[Excerpts from a dataset]
□ □ □ □
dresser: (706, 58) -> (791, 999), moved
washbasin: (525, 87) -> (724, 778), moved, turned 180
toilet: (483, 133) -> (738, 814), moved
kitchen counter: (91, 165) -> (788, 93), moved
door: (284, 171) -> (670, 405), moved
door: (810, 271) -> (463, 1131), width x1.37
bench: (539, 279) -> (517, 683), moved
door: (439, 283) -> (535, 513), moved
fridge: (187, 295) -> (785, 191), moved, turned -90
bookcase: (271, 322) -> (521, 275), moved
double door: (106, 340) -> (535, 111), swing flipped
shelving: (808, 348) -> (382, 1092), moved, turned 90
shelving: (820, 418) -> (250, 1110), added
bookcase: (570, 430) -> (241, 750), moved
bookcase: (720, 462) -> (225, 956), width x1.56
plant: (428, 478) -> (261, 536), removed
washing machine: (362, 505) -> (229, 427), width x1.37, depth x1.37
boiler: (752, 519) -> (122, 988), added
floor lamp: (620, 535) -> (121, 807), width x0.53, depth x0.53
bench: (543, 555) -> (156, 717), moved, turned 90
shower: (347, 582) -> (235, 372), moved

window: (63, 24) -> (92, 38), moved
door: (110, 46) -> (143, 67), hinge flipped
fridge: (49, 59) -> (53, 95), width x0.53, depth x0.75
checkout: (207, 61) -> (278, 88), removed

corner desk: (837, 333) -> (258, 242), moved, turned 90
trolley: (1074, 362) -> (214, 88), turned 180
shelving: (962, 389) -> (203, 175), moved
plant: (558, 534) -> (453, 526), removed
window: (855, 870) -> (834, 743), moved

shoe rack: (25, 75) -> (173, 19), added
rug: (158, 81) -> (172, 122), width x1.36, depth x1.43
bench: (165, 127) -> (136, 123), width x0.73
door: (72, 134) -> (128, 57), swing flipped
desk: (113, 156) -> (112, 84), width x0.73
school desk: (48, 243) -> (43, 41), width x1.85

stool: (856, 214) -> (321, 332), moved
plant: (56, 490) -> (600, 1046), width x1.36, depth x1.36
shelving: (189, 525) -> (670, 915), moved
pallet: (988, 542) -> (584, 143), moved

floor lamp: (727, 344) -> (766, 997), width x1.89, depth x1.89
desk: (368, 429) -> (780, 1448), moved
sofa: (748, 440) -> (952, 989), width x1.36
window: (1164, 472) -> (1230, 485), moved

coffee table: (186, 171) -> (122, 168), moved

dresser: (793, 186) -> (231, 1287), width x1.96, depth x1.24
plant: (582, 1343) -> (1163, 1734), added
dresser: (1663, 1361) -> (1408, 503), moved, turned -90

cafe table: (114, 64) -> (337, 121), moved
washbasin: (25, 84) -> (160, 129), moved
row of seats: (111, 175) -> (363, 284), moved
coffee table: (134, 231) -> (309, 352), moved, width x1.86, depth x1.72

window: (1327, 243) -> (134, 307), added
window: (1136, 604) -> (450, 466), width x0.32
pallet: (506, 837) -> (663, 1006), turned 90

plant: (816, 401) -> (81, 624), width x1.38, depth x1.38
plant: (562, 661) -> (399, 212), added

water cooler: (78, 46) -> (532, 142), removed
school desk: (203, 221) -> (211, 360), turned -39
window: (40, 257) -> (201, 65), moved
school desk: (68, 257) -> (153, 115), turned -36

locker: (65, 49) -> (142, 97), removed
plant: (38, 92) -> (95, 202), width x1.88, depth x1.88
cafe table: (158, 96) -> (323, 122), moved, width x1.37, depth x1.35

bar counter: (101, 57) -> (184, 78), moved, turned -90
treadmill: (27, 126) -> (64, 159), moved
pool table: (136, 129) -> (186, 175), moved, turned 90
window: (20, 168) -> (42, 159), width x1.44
□ □ □ □
Task goal: The answer must be a word-for-word restatement of the records.

Written answer:
dresser: (706, 58) -> (791, 999), moved
washbasin: (525, 87) -> (724, 778), moved, turned 180
toilet: (483, 133) -> (738, 814), moved
kitchen counter: (91, 165) -> (788, 93), moved
door: (284, 171) -> (670, 405), moved
door: (810, 271) -> (463, 1131), width x1.37
bench: (539, 279) -> (517, 683), moved
door: (439, 283) -> (535, 513), moved
fridge: (187, 295) -> (785, 191), moved, turned -90
bookcase: (271, 322) -> (521, 275), moved
double door: (106, 340) -> (535, 111), swing flipped
shelving: (808, 348) -> (382, 1092), moved, turned 90
shelving: (820, 418) -> (250, 1110), added
bookcase: (570, 430) -> (241, 750), moved
bookcase: (720, 462) -> (225, 956), width x1.56
plant: (428, 478) -> (261, 536), removed
washing machine: (362, 505) -> (229, 427), width x1.37, depth x1.37
boiler: (752, 519) -> (122, 988), added
floor lamp: (620, 535) -> (121, 807), width x0.53, depth x0.53
bench: (543, 555) -> (156, 717), moved, turned 90
shower: (347, 582) -> (235, 372), moved

window: (63, 24) -> (92, 38), moved
door: (110, 46) -> (143, 67), hinge flipped
fridge: (49, 59) -> (53, 95), width x0.53, depth x0.75
checkout: (207, 61) -> (278, 88), removed

corner desk: (837, 333) -> (258, 242), moved, turned 90
trolley: (1074, 362) -> (214, 88), turned 180
shelving: (962, 389) -> (203, 175), moved
plant: (558, 534) -> (453, 526), removed
window: (855, 870) -> (834, 743), moved

shoe rack: (25, 75) -> (173, 19), added
rug: (158, 81) -> (172, 122), width x1.36, depth x1.43
bench: (165, 127) -> (136, 123), width x0.73
door: (72, 134) -> (128, 57), swing flipped
desk: (113, 156) -> (112, 84), width x0.73
school desk: (48, 243) -> (43, 41), width x1.85

stool: (856, 214) -> (321, 332), moved
plant: (56, 490) -> (600, 1046), width x1.36, depth x1.36
shelving: (189, 525) -> (670, 915), moved
pallet: (988, 542) -> (584, 143), moved

floor lamp: (727, 344) -> (766, 997), width x1.89, depth x1.89
desk: (368, 429) -> (780, 1448), moved
sofa: (748, 440) -> (952, 989), width x1.36
window: (1164, 472) -> (1230, 485), moved

coffee table: (186, 171) -> (122, 168), moved

dresser: (793, 186) -> (231, 1287), width x1.96, depth x1.24
plant: (582, 1343) -> (1163, 1734), added
dresser: (1663, 1361) -> (1408, 503), moved, turned -90

cafe table: (114, 64) -> (337, 121), moved
washbasin: (25, 84) -> (160, 129), moved
row of seats: (111, 175) -> (363, 284), moved
coffee table: (134, 231) -> (309, 352), moved, width x1.86, depth x1.72

window: (1327, 243) -> (134, 307), added
window: (1136, 604) -> (450, 466), width x0.32
pallet: (506, 837) -> (663, 1006), turned 90

plant: (816, 401) -> (81, 624), width x1.38, depth x1.38
plant: (562, 661) -> (399, 212), added

water cooler: (78, 46) -> (532, 142), removed
school desk: (203, 221) -> (211, 360), turned -39
window: (40, 257) -> (201, 65), moved
school desk: (68, 257) -> (153, 115), turned -36

locker: (65, 49) -> (142, 97), removed
plant: (38, 92) -> (95, 202), width x1.88, depth x1.88
cafe table: (158, 96) -> (323, 122), moved, width x1.37, depth x1.35

bar counter: (101, 57) -> (184, 78), moved, turned -90
treadmill: (27, 126) -> (64, 159), moved
pool table: (136, 129) -> (186, 175), moved, turned 90
window: (20, 168) -> (42, 159), width x1.44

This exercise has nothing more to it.